Each entry needs to be copied exactly, with nothing left out.

Detected change data:
★ ★ ★ ★ ★ ★ ★

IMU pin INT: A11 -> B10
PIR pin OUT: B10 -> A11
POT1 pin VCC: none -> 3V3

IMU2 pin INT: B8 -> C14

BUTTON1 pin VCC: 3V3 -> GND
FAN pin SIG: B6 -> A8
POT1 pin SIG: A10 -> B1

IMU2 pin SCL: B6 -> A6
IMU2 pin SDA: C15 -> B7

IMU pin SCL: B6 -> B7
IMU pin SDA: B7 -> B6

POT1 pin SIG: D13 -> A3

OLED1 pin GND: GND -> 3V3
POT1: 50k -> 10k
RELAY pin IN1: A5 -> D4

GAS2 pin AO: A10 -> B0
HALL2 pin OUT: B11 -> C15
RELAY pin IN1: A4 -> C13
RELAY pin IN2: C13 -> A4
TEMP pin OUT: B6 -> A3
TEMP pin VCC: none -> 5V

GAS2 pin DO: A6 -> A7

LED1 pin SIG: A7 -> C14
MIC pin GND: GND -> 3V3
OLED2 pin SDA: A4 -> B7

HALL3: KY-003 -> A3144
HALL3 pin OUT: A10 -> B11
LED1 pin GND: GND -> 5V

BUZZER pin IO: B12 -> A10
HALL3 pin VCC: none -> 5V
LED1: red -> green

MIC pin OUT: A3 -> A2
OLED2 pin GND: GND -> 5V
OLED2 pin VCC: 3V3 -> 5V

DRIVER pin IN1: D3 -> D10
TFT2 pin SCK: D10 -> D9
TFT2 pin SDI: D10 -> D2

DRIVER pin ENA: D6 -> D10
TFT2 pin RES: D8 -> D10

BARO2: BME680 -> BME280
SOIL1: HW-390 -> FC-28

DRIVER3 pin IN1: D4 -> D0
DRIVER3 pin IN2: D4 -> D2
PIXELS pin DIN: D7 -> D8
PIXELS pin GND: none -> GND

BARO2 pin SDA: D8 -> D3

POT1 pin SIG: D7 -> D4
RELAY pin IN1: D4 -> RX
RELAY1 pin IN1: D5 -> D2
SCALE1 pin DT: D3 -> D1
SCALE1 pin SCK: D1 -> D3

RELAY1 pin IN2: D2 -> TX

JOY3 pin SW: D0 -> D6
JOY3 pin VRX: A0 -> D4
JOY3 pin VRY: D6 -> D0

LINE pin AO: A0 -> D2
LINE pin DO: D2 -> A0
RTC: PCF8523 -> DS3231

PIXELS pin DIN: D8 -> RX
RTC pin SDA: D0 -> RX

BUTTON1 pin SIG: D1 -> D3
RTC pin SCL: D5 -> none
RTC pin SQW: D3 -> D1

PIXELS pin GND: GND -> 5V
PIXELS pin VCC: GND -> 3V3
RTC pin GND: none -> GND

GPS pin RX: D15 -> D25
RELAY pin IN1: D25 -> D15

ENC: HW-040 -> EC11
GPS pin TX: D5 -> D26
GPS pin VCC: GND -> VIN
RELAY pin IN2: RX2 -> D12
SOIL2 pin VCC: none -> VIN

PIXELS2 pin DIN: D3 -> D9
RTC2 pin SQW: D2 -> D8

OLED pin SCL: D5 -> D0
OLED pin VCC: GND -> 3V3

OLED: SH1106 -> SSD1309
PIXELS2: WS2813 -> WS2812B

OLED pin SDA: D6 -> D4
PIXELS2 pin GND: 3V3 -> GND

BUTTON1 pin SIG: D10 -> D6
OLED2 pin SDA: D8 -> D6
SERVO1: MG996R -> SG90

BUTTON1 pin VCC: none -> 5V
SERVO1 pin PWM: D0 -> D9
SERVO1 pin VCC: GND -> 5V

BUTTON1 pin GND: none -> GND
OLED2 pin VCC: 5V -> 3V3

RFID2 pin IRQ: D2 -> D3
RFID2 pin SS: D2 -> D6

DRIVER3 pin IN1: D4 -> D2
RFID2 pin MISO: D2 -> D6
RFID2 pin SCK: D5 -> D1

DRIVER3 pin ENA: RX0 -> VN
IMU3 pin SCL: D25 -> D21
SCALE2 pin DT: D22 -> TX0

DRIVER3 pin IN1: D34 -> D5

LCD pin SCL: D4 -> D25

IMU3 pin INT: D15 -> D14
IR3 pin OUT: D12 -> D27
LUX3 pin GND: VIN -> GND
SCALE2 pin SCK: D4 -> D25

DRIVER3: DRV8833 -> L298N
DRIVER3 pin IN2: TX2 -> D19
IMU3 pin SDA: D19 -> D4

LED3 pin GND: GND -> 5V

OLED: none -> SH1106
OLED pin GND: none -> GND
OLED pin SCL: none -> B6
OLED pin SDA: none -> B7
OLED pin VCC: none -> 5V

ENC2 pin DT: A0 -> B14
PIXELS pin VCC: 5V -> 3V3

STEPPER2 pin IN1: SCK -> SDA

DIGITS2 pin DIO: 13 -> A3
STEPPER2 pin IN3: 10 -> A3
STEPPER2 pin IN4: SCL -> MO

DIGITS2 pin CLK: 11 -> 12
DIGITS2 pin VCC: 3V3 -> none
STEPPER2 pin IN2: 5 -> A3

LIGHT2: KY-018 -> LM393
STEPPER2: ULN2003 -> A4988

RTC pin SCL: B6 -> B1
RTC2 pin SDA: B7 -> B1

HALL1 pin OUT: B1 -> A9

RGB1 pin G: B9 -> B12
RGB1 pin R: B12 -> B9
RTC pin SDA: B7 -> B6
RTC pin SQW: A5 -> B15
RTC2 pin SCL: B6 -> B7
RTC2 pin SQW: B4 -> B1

★ ★ ★ ★ ★ ★ ★

*EXPECTED OUTPUT*.
IMU pin INT: A11 -> B10
PIR pin OUT: B10 -> A11
POT1 pin VCC: none -> 3V3

IMU2 pin INT: B8 -> C14

BUTTON1 pin VCC: 3V3 -> GND
FAN pin SIG: B6 -> A8
POT1 pin SIG: A10 -> B1

IMU2 pin SCL: B6 -> A6
IMU2 pin SDA: C15 -> B7

IMU pin SCL: B6 -> B7
IMU pin SDA: B7 -> B6

POT1 pin SIG: D13 -> A3

OLED1 pin GND: GND -> 3V3
POT1: 50k -> 10k
RELAY pin IN1: A5 -> D4

GAS2 pin AO: A10 -> B0
HALL2 pin OUT: B11 -> C15
RELAY pin IN1: A4 -> C13
RELAY pin IN2: C13 -> A4
TEMP pin OUT: B6 -> A3
TEMP pin VCC: none -> 5V

GAS2 pin DO: A6 -> A7

LED1 pin SIG: A7 -> C14
MIC pin GND: GND -> 3V3
OLED2 pin SDA: A4 -> B7

HALL3: KY-003 -> A3144
HALL3 pin OUT: A10 -> B11
LED1 pin GND: GND -> 5V

BUZZER pin IO: B12 -> A10
HALL3 pin VCC: none -> 5V
LED1: red -> green

MIC pin OUT: A3 -> A2
OLED2 pin GND: GND -> 5V
OLED2 pin VCC: 3V3 -> 5V

DRIVER pin IN1: D3 -> D10
TFT2 pin SCK: D10 -> D9
TFT2 pin SDI: D10 -> D2

DRIVER pin ENA: D6 -> D10
TFT2 pin RES: D8 -> D10

BARO2: BME680 -> BME280
SOIL1: HW-390 -> FC-28

DRIVER3 pin IN1: D4 -> D0
DRIVER3 pin IN2: D4 -> D2
PIXELS pin DIN: D7 -> D8
PIXELS pin GND: none -> GND

BARO2 pin SDA: D8 -> D3

POT1 pin SIG: D7 -> D4
RELAY pin IN1: D4 -> RX
RELAY1 pin IN1: D5 -> D2
SCALE1 pin DT: D3 -> D1
SCALE1 pin SCK: D1 -> D3

RELAY1 pin IN2: D2 -> TX

JOY3 pin SW: D0 -> D6
JOY3 pin VRX: A0 -> D4
JOY3 pin VRY: D6 -> D0

LINE pin AO: A0 -> D2
LINE pin DO: D2 -> A0
RTC: PCF8523 -> DS3231

PIXELS pin DIN: D8 -> RX
RTC pin SDA: D0 -> RX

BUTTON1 pin SIG: D1 -> D3
RTC pin SCL: D5 -> none
RTC pin SQW: D3 -> D1

PIXELS pin GND: GND -> 5V
PIXELS pin VCC: GND -> 3V3
RTC pin GND: none -> GND

GPS pin RX: D15 -> D25
RELAY pin IN1: D25 -> D15

ENC: HW-040 -> EC11
GPS pin TX: D5 -> D26
GPS pin VCC: GND -> VIN
RELAY pin IN2: RX2 -> D12
SOIL2 pin VCC: none -> VIN

PIXELS2 pin DIN: D3 -> D9
RTC2 pin SQW: D2 -> D8

OLED pin SCL: D5 -> D0
OLED pin VCC: GND -> 3V3

OLED: SH1106 -> SSD1309
PIXELS2: WS2813 -> WS2812B

OLED pin SDA: D6 -> D4
PIXELS2 pin GND: 3V3 -> GND

BUTTON1 pin SIG: D10 -> D6
OLED2 pin SDA: D8 -> D6
SERVO1: MG996R -> SG90

BUTTON1 pin VCC: none -> 5V
SERVO1 pin PWM: D0 -> D9
SERVO1 pin VCC: GND -> 5V

BUTTON1 pin GND: none -> GND
OLED2 pin VCC: 5V -> 3V3

RFID2 pin IRQ: D2 -> D3
RFID2 pin SS: D2 -> D6

DRIVER3 pin IN1: D4 -> D2
RFID2 pin MISO: D2 -> D6
RFID2 pin SCK: D5 -> D1

DRIVER3 pin ENA: RX0 -> VN
IMU3 pin SCL: D25 -> D21
SCALE2 pin DT: D22 -> TX0

DRIVER3 pin IN1: D34 -> D5

LCD pin SCL: D4 -> D25

IMU3 pin INT: D15 -> D14
IR3 pin OUT: D12 -> D27
LUX3 pin GND: VIN -> GND
SCALE2 pin SCK: D4 -> D25

DRIVER3: DRV8833 -> L298N
DRIVER3 pin IN2: TX2 -> D19
IMU3 pin SDA: D19 -> D4

LED3 pin GND: GND -> 5V

OLED: none -> SH1106
OLED pin GND: none -> GND
OLED pin SCL: none -> B6
OLED pin SDA: none -> B7
OLED pin VCC: none -> 5V

ENC2 pin DT: A0 -> B14
PIXELS pin VCC: 5V -> 3V3

STEPPER2 pin IN1: SCK -> SDA

DIGITS2 pin DIO: 13 -> A3
STEPPER2 pin IN3: 10 -> A3
STEPPER2 pin IN4: SCL -> MO

DIGITS2 pin CLK: 11 -> 12
DIGITS2 pin VCC: 3V3 -> none
STEPPER2 pin IN2: 5 -> A3

LIGHT2: KY-018 -> LM393
STEPPER2: ULN2003 -> A4988

RTC pin SCL: B6 -> B1
RTC2 pin SDA: B7 -> B1

HALL1 pin OUT: B1 -> A9

RGB1 pin G: B9 -> B12
RGB1 pin R: B12 -> B9
RTC pin SDA: B7 -> B6
RTC pin SQW: A5 -> B15
RTC2 pin SCL: B6 -> B7
RTC2 pin SQW: B4 -> B1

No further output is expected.